▸ What you will do
If a line below contains the string "none", copy it out.

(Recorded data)
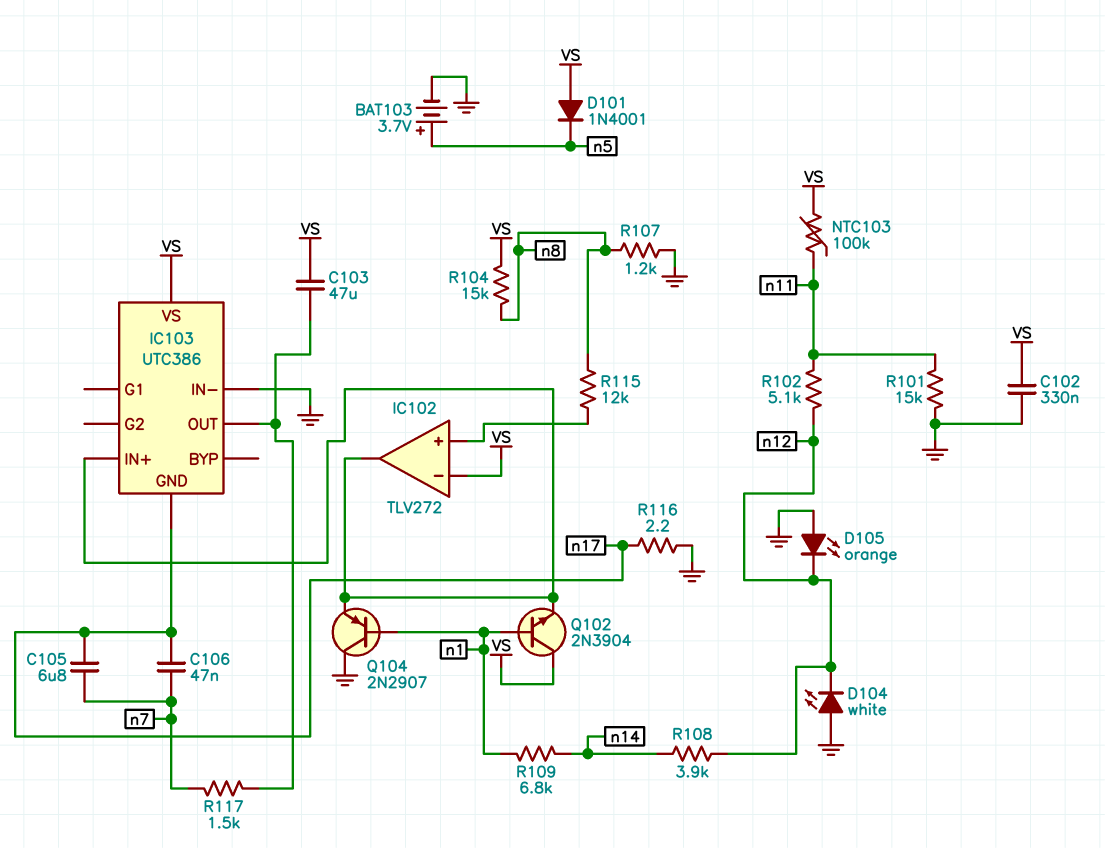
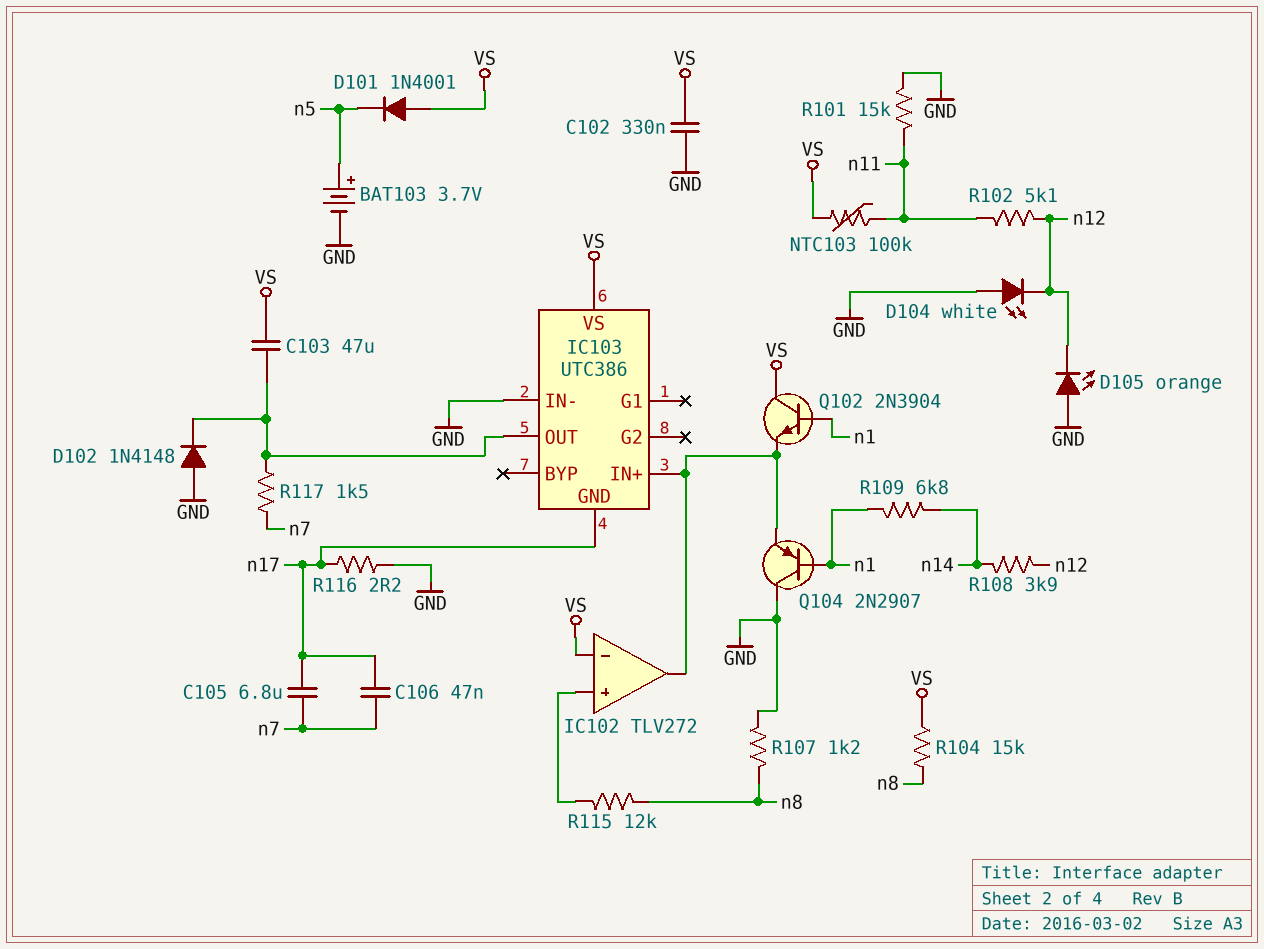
D102: none -> diode 1N4148 (A GND, K IC103/OUT)

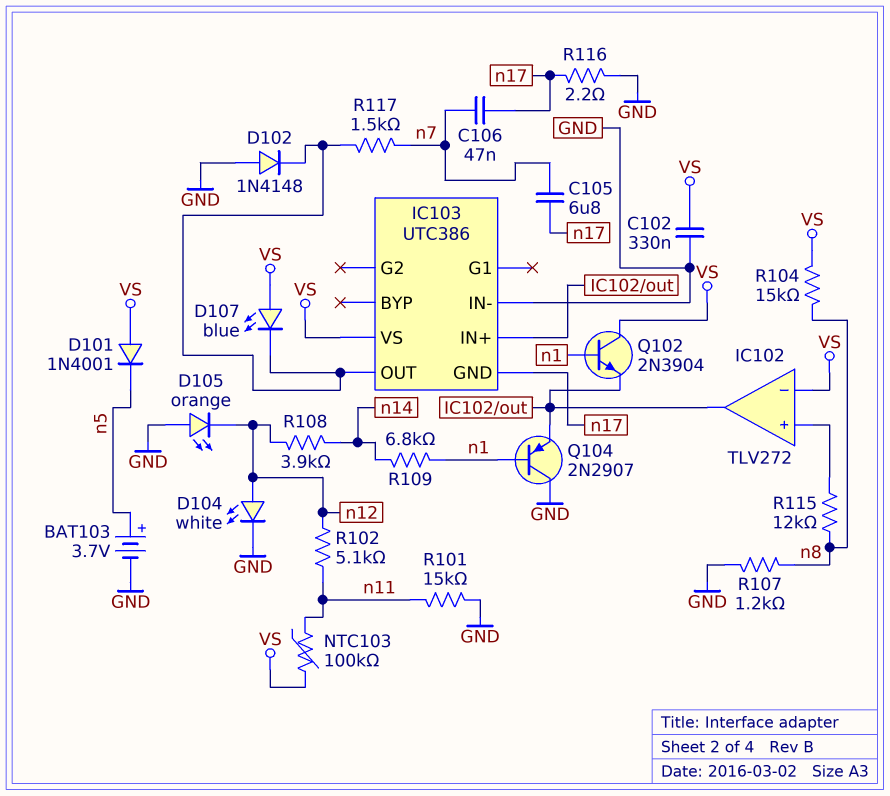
C103: 47uF (IC103/OUT, VS) -> none
D104: LED white (A GND, K n12) -> LED white (A n12, K GND)
D107: none -> LED blue (A VS, K IC103/OUT)

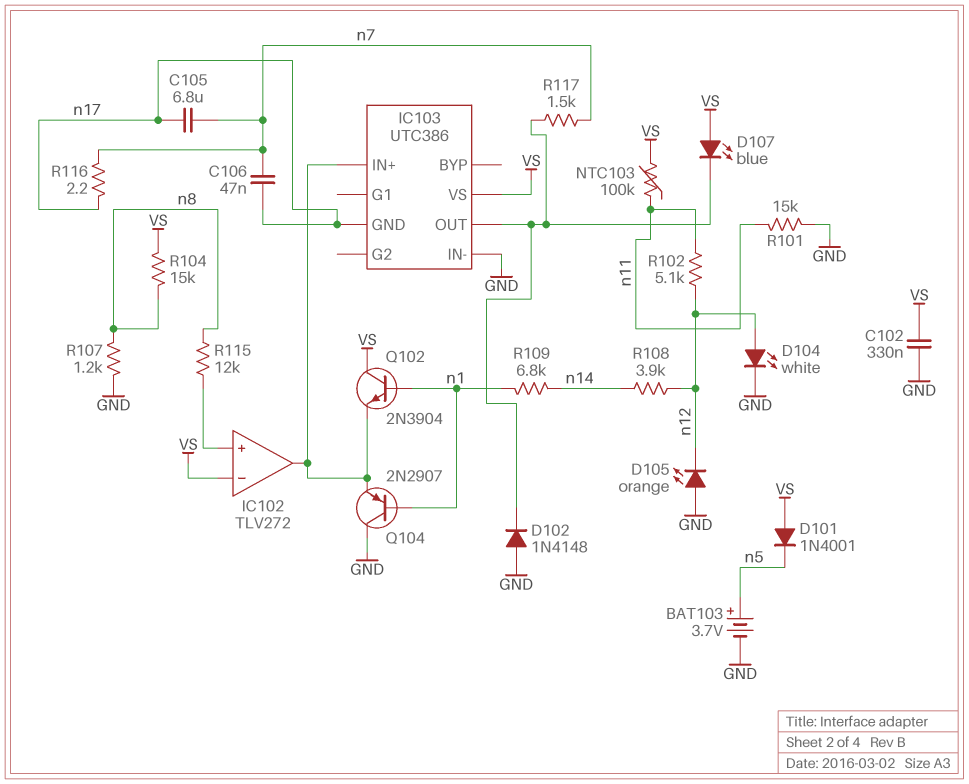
R116: 2.2 (GND, n17) -> 2.2 (n7, n17)

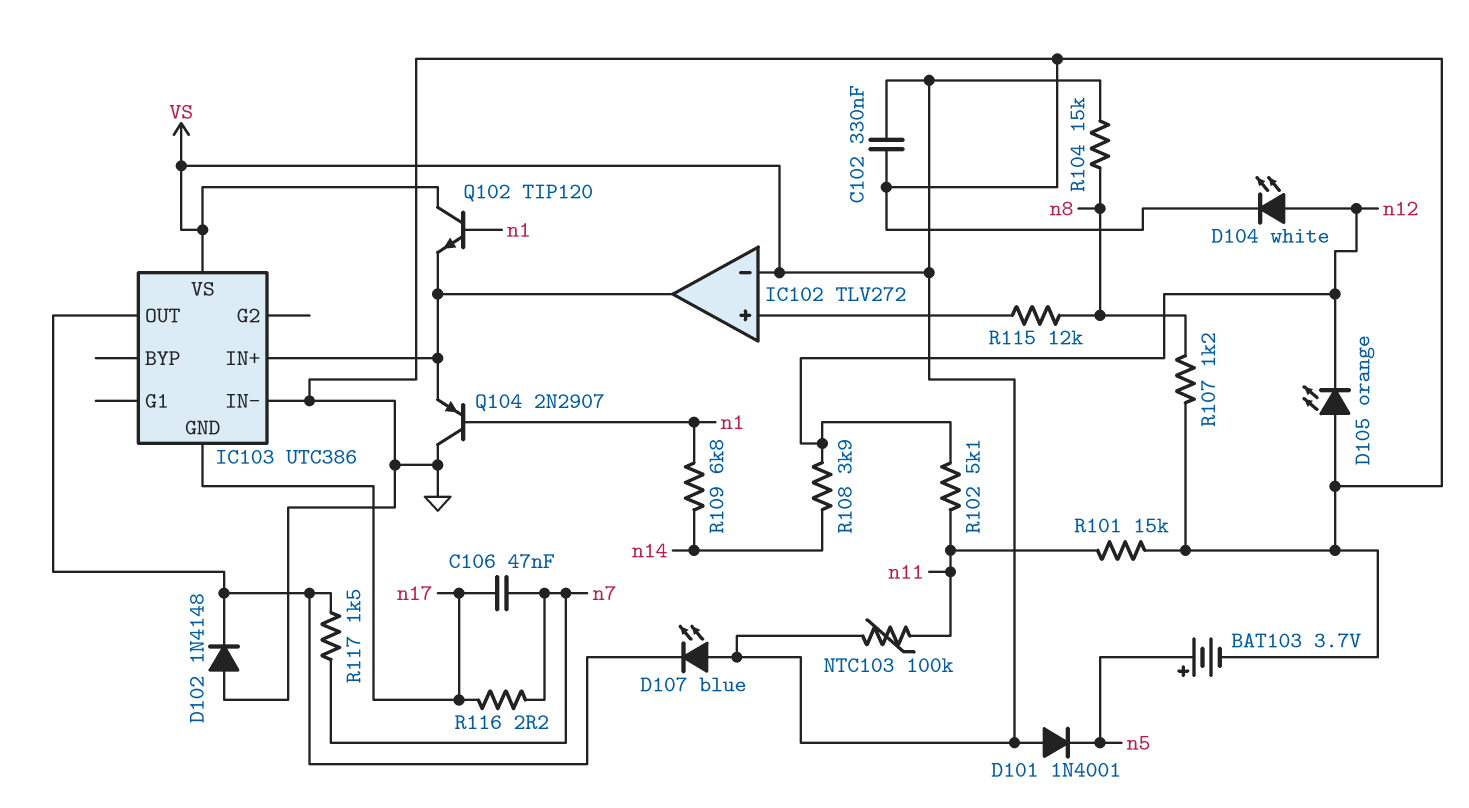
C105: 6.8uF (n7, n17) -> none
Q102: NPN 2N3904 (B n1, C VS, E IC102/out) -> NPN TIP120 (B n1, C VS, E IC102/out)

▸ Problem solution
D102: none -> diode 1N4148 (A GND, K IC103/OUT)
C103: 47uF (IC103/OUT, VS) -> none
D107: none -> LED blue (A VS, K IC103/OUT)
C105: 6.8uF (n7, n17) -> none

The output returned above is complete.